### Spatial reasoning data
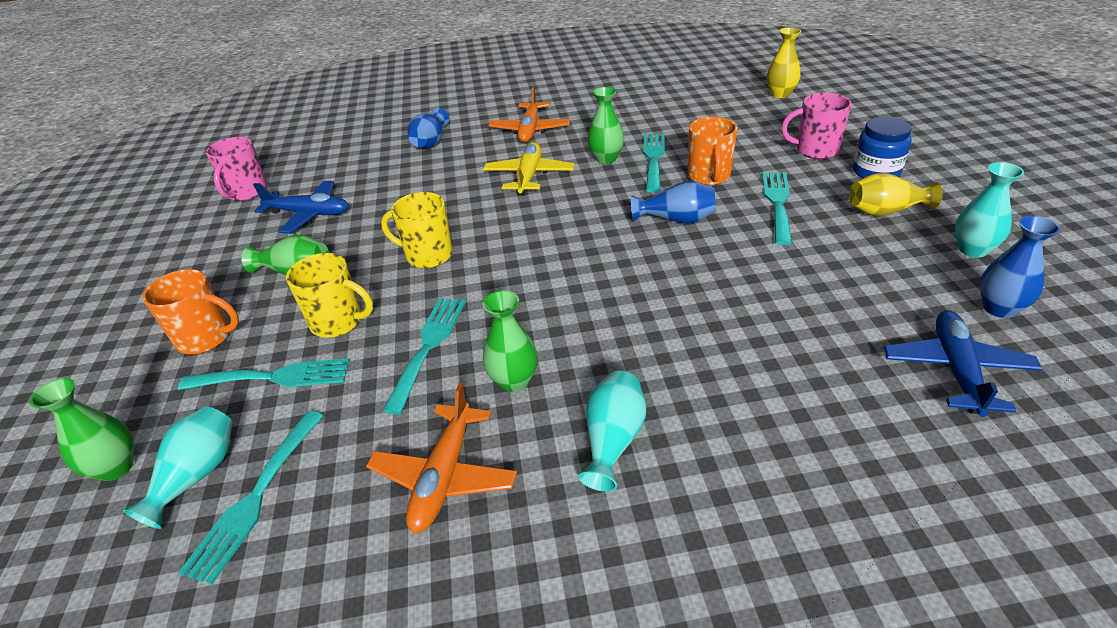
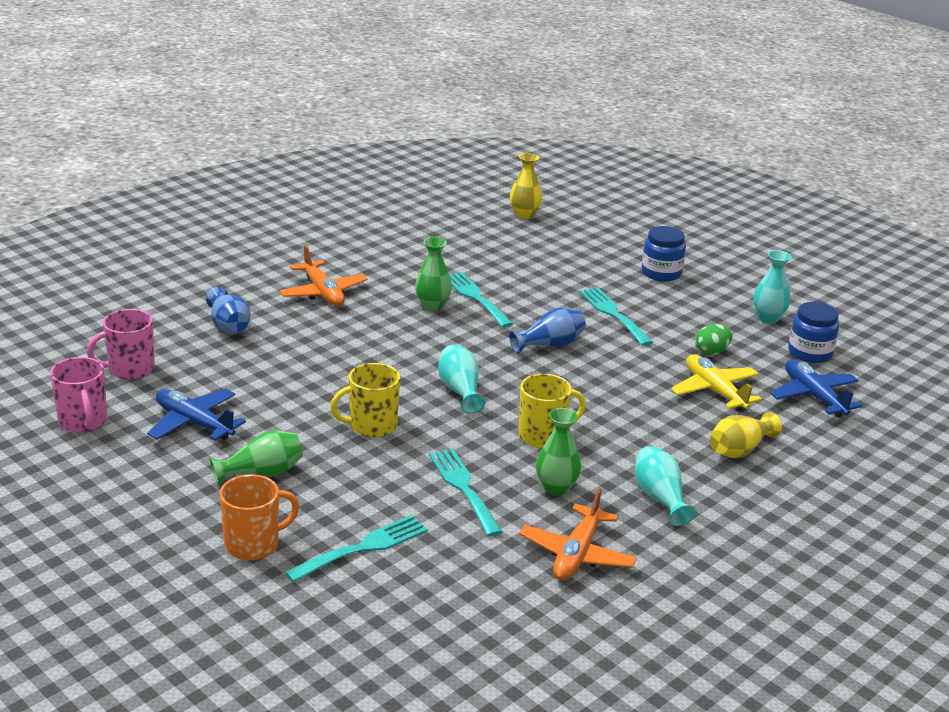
camera: 40 degrees left, 10 degrees down
(116, 467) = (320, 642): green vase -> none
(197, 475) = (396, 620): turquoise vase -> turquoise vase (460, 390)
(255, 498) = (462, 614): turquoise fork -> none
(309, 214) = (194, 423): blue plane -> blue plane turned 120 degrees counterclockwise
(338, 322) = (362, 496): yellow mug -> yellow mug (543, 436)
(444, 476) = (577, 554): orange plane -> orange plane turned 45 degrees clockwise
(529, 176) = (378, 337): yellow plane -> yellow plane (714, 391)
(709, 177) = (539, 304): orange mug -> none
(815, 150) = (601, 263): pink mug -> pink mug (130, 369)
(857, 272) = (711, 352): none -> green egg
(885, 211) = (693, 303): yellow vase -> yellow vase (739, 450)
(999, 308) = (810, 353): blue vase -> blue jar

### About this exercise
Restate word for word each line of the data from the one with "(885, 211) = (693, 303): yellow" to the last, keeping both ends.

### Task response
(885, 211) = (693, 303): yellow vase -> yellow vase (739, 450)
(999, 308) = (810, 353): blue vase -> blue jar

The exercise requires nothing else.